Every line of the entries below from the one containing "blue duck: 4 -> 6" to the one containing "yellow cheese: 2 -> 1", both ends included, must be written out exactly. No other line belongs in the answer.

** SOURCE INFORMATION follows **

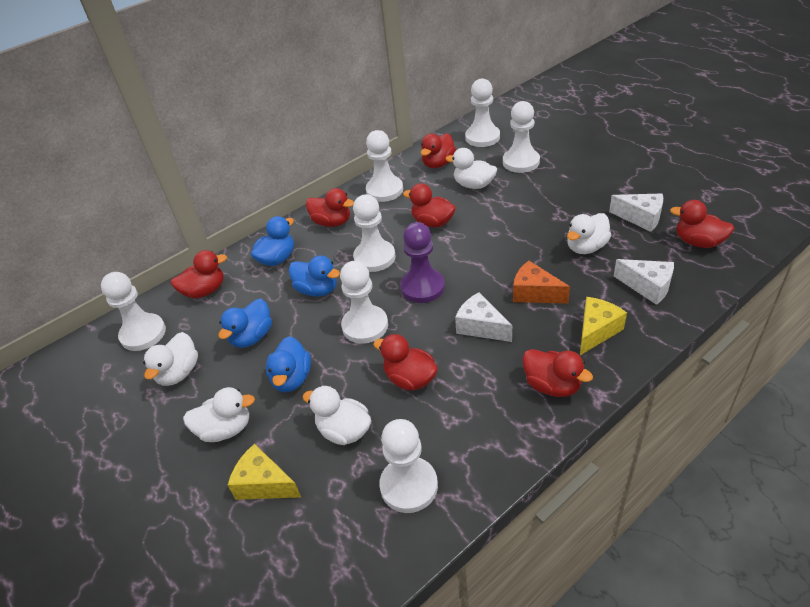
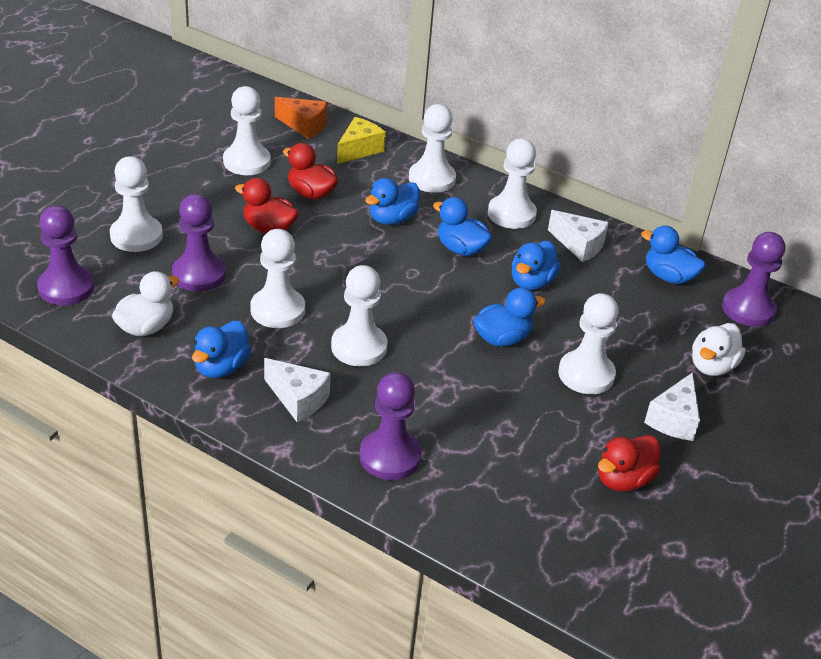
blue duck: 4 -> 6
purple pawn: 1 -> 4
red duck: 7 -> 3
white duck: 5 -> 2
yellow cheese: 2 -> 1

** End of SOURCE INFORMATION **
** SOURCE INFORMATION follows **

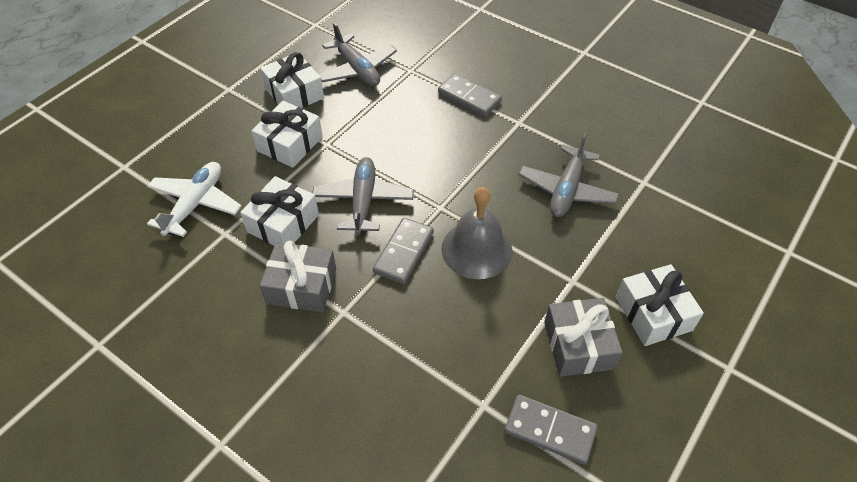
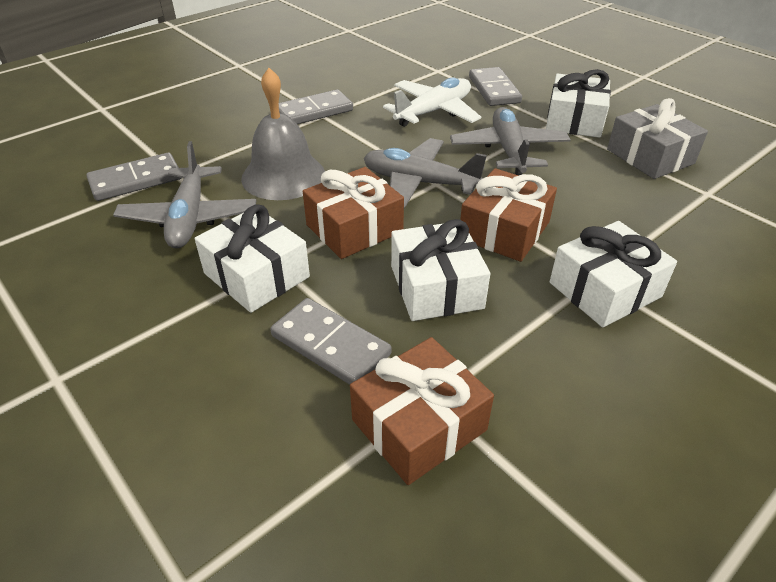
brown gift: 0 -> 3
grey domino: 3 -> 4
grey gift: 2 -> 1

** End of SOURCE INFORMATION **
** SOURCE INFORMATION follows **

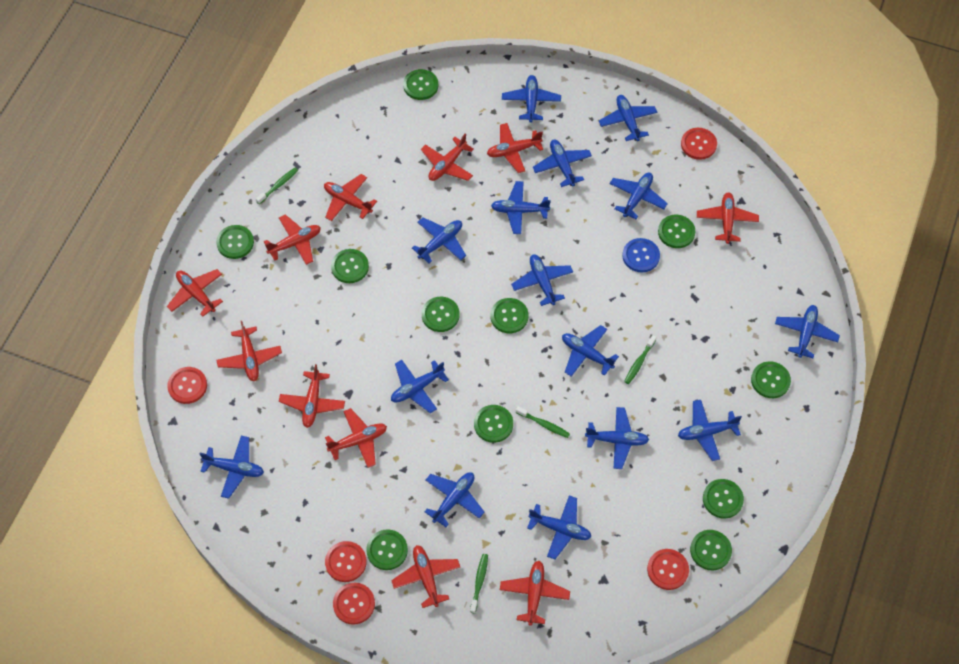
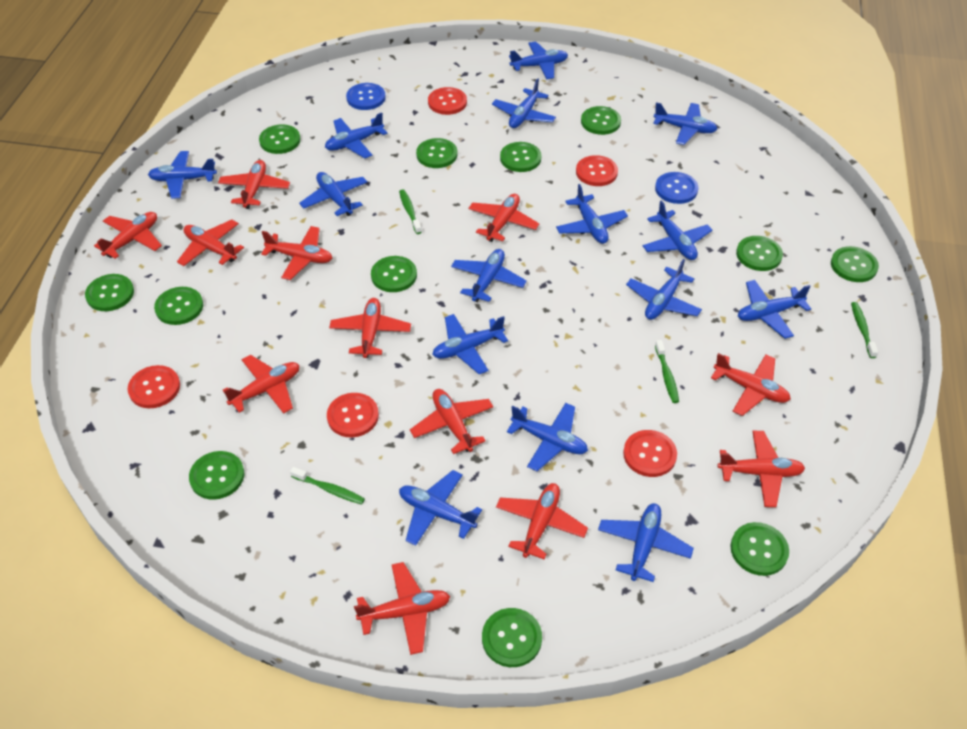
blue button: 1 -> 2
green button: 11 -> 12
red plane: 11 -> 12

** End of SOURCE INFORMATION **

> RESPONSE TO THE TASK
blue duck: 4 -> 6
purple pawn: 1 -> 4
red duck: 7 -> 3
white duck: 5 -> 2
yellow cheese: 2 -> 1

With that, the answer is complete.